- _WHAT YOU HAVE TO DO_
Which lines below fall between the one containing "none -> pink brick G2:J2 level 2" and the one containing "green plate L6:M6"? Repeat them exactly, counting both of those lines, and add nothing else.

Object state comparisons:
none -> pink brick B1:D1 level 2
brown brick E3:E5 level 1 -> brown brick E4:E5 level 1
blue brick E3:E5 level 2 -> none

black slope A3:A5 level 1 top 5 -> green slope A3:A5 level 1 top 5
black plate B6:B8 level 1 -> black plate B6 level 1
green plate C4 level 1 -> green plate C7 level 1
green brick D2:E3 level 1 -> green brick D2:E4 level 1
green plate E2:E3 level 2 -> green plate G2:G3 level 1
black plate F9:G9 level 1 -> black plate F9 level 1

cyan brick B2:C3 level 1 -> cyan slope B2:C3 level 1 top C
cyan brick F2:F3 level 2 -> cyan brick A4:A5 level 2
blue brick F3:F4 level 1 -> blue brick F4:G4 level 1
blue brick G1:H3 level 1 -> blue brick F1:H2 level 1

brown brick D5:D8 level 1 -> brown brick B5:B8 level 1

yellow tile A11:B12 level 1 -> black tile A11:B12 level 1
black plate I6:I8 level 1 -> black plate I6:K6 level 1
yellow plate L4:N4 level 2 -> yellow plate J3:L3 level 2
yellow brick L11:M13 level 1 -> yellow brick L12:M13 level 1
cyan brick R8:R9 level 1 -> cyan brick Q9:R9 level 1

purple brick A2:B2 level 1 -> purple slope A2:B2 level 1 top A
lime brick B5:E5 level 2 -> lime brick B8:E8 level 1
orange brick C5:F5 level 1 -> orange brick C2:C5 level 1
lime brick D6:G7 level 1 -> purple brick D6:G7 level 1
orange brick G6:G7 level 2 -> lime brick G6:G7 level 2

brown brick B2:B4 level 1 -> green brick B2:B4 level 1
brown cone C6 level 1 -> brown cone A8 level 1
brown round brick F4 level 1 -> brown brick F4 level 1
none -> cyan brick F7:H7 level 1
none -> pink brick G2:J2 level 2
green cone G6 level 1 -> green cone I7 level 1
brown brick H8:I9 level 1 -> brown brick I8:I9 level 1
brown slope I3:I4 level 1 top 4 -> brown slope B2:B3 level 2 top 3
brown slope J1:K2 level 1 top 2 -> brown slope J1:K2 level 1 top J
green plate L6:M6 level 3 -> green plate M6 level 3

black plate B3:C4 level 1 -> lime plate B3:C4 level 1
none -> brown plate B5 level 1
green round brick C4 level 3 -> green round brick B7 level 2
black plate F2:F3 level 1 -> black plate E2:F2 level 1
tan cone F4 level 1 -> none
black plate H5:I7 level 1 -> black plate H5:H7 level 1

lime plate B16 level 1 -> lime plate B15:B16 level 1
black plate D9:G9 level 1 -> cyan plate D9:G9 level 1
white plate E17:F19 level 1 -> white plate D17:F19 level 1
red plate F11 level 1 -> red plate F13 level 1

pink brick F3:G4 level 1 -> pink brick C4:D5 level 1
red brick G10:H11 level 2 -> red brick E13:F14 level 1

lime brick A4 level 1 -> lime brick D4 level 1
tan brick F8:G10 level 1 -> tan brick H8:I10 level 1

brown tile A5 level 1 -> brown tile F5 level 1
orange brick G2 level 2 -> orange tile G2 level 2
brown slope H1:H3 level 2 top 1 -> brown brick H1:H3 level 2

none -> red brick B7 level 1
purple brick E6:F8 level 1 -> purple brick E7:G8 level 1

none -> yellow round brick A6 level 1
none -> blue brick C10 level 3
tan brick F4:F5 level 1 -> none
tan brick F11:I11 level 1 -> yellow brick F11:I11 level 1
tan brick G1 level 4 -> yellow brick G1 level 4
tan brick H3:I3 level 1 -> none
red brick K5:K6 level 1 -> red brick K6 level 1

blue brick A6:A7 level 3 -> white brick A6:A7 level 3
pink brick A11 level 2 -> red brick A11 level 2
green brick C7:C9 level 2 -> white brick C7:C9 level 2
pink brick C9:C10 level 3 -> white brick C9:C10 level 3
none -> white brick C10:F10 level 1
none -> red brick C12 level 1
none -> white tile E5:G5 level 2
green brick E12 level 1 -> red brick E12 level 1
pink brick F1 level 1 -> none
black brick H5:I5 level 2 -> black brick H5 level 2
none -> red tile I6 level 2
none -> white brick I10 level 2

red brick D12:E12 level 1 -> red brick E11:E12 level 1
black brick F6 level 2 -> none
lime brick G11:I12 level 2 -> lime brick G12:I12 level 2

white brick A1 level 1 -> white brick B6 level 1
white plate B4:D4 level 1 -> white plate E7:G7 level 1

- _RESULT OF THE EXERCISE_
none -> pink brick G2:J2 level 2
green cone G6 level 1 -> green cone I7 level 1
brown brick H8:I9 level 1 -> brown brick I8:I9 level 1
brown slope I3:I4 level 1 top 4 -> brown slope B2:B3 level 2 top 3
brown slope J1:K2 level 1 top 2 -> brown slope J1:K2 level 1 top J
green plate L6:M6 level 3 -> green plate M6 level 3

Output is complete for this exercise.